**TRY IT:**
The output has to be the full set of records, reproduced exactly, minus any picture.

**DATA FOR THE TASK:**
◆ ◆ ◆ ◆ ◆

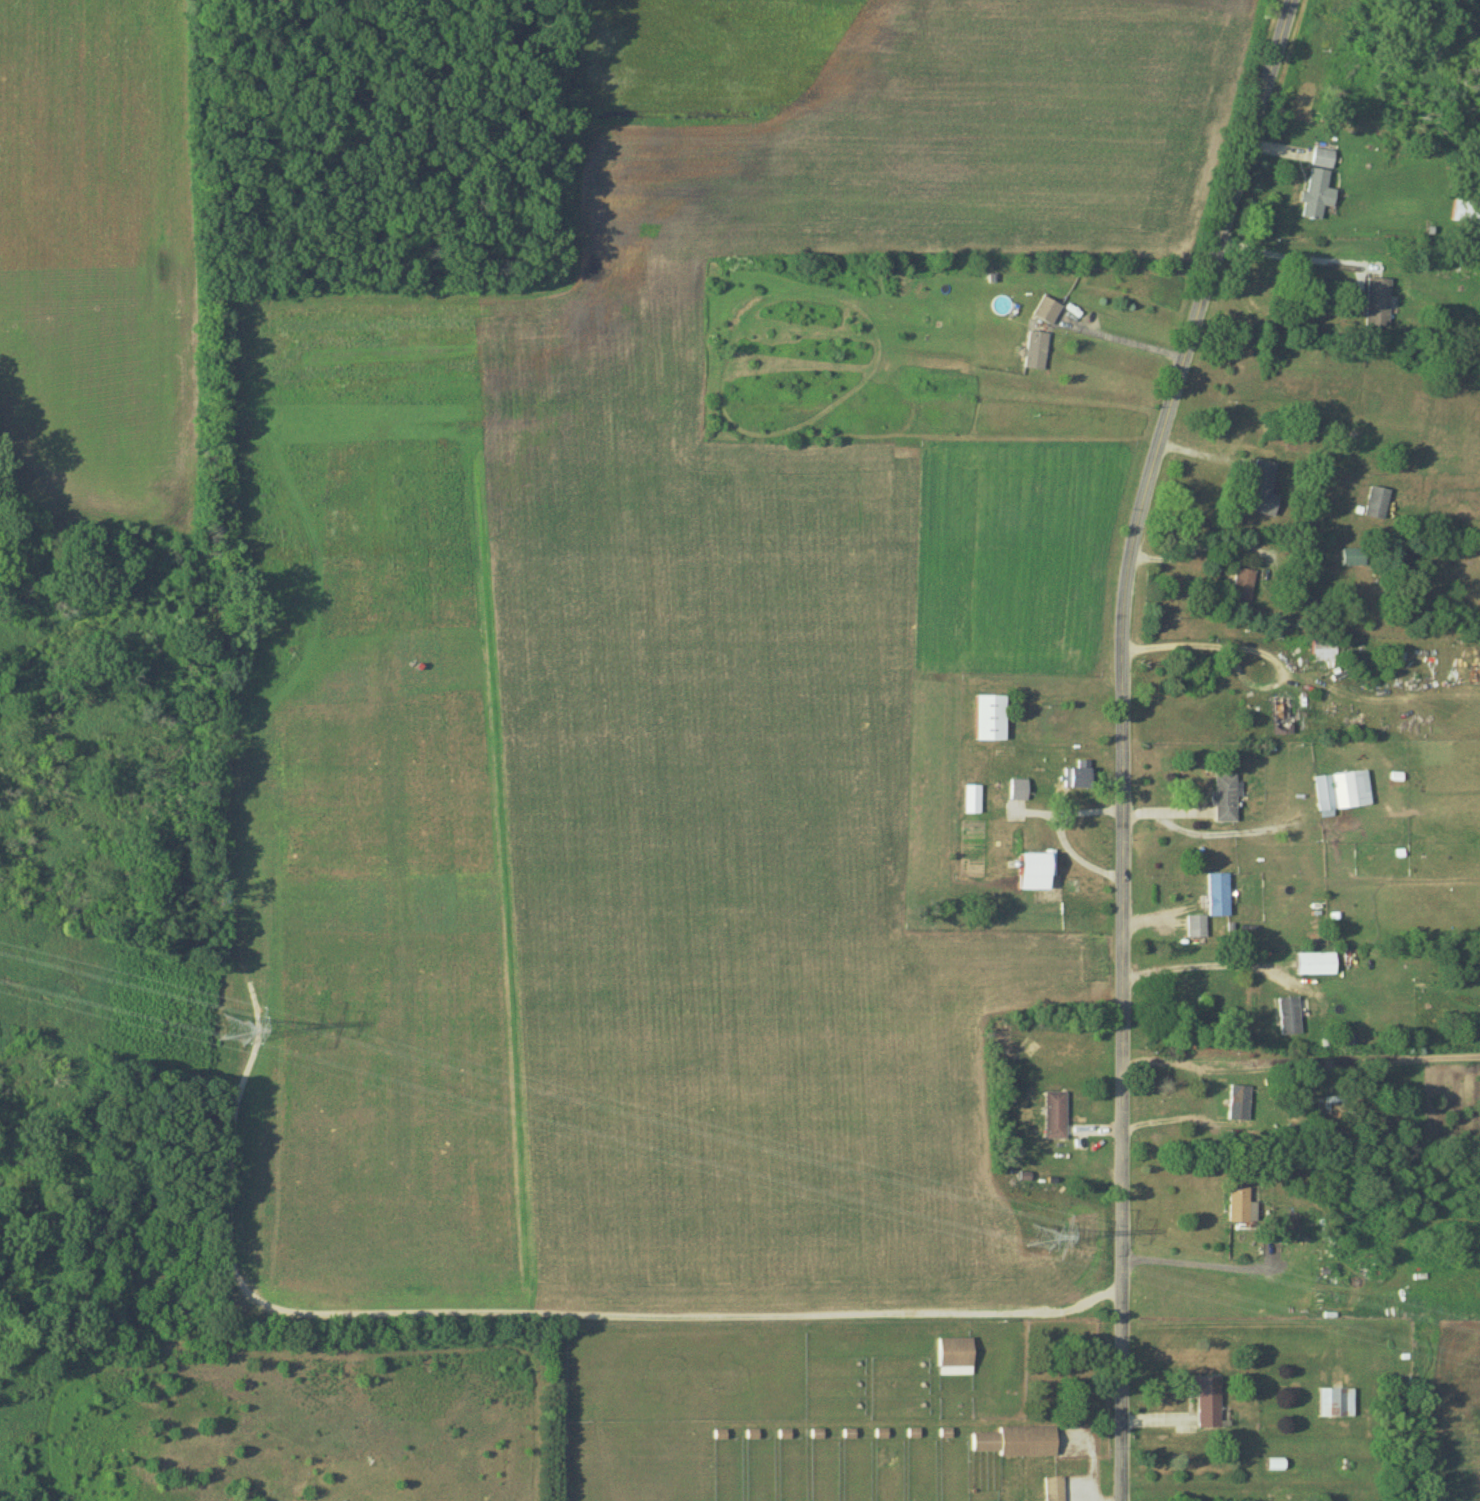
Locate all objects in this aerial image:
building: (1322, 157)
building: (1315, 193)
building: (1466, 211)
road: (1289, 255)
building: (1377, 301)
building: (1045, 310)
road: (1123, 337)
building: (1035, 350)
building: (1262, 488)
building: (1376, 502)
road: (1204, 547)
building: (1352, 555)
building: (1242, 583)
road: (1213, 646)
building: (1322, 648)
building: (1280, 715)
building: (988, 717)
road: (1122, 739)
building: (1076, 775)
building: (1017, 789)
building: (1341, 791)
building: (1224, 796)
building: (971, 798)
road: (1070, 815)
road: (1208, 835)
road: (1077, 858)
building: (1031, 870)
building: (1217, 894)
building: (1195, 926)
road: (1208, 963)
building: (1313, 963)
building: (1191, 995)
building: (1288, 1015)
power tower: (234, 1027)
building: (1054, 1114)
building: (1239, 1205)
building: (1280, 1230)
power tower: (1039, 1240)
road: (1204, 1261)
building: (954, 1352)
building: (1205, 1399)
building: (1335, 1402)
building: (1014, 1441)
building: (808, 1445)
building: (1053, 1489)

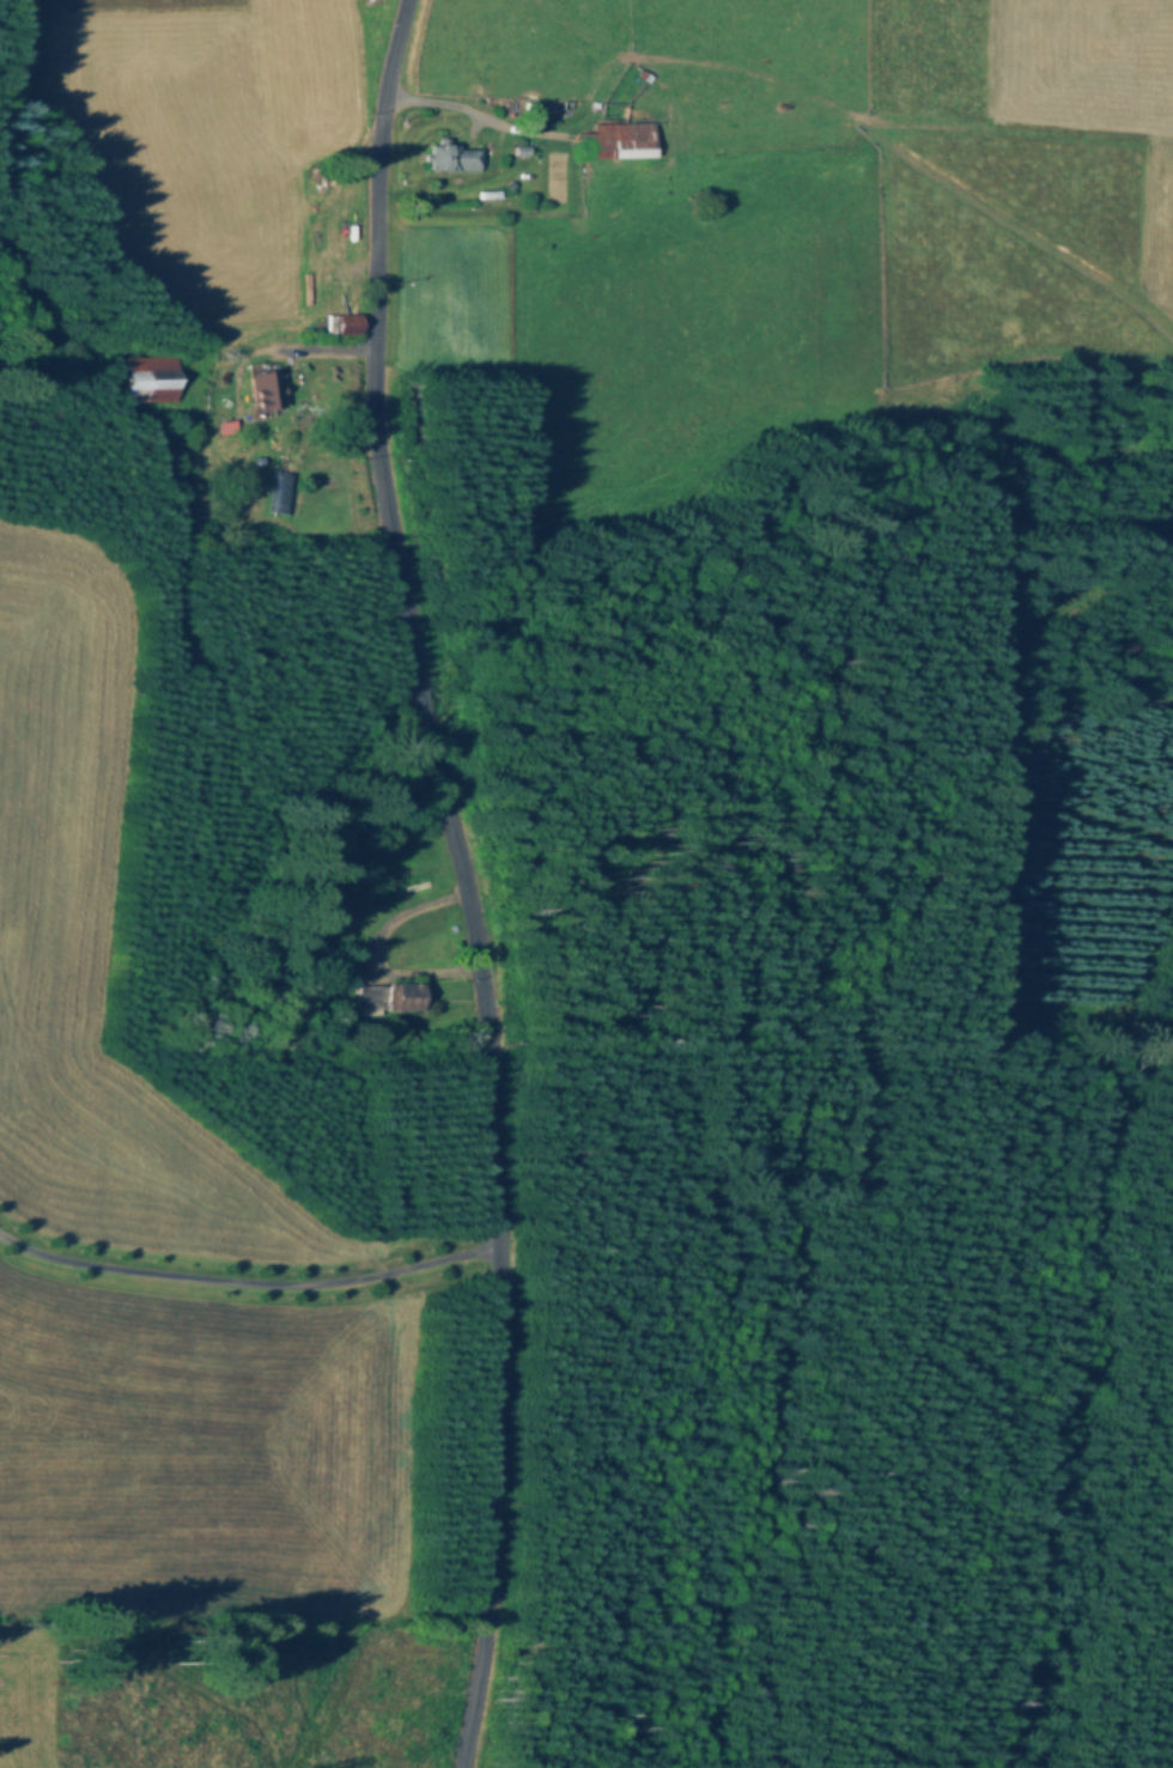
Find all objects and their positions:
building: (614, 143)
building: (446, 159)
building: (148, 381)
building: (262, 394)
building: (167, 470)
building: (278, 495)
road: (458, 880)
building: (390, 1000)
road: (244, 1276)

◆ ◆ ◆ ◆ ◆

**RESPONSE TO THE TASK:**
Locate all objects in this aerial image:
building: (1322, 157)
building: (1315, 193)
building: (1466, 211)
road: (1289, 255)
building: (1377, 301)
building: (1045, 310)
road: (1123, 337)
building: (1035, 350)
building: (1262, 488)
building: (1376, 502)
road: (1204, 547)
building: (1352, 555)
building: (1242, 583)
road: (1213, 646)
building: (1322, 648)
building: (1280, 715)
building: (988, 717)
road: (1122, 739)
building: (1076, 775)
building: (1017, 789)
building: (1341, 791)
building: (1224, 796)
building: (971, 798)
road: (1070, 815)
road: (1208, 835)
road: (1077, 858)
building: (1031, 870)
building: (1217, 894)
building: (1195, 926)
road: (1208, 963)
building: (1313, 963)
building: (1191, 995)
building: (1288, 1015)
power tower: (234, 1027)
building: (1054, 1114)
building: (1239, 1205)
building: (1280, 1230)
power tower: (1039, 1240)
road: (1204, 1261)
building: (954, 1352)
building: (1205, 1399)
building: (1335, 1402)
building: (1014, 1441)
building: (808, 1445)
building: (1053, 1489)

Find all objects and their positions:
building: (614, 143)
building: (446, 159)
building: (148, 381)
building: (262, 394)
building: (167, 470)
building: (278, 495)
road: (458, 880)
building: (390, 1000)
road: (244, 1276)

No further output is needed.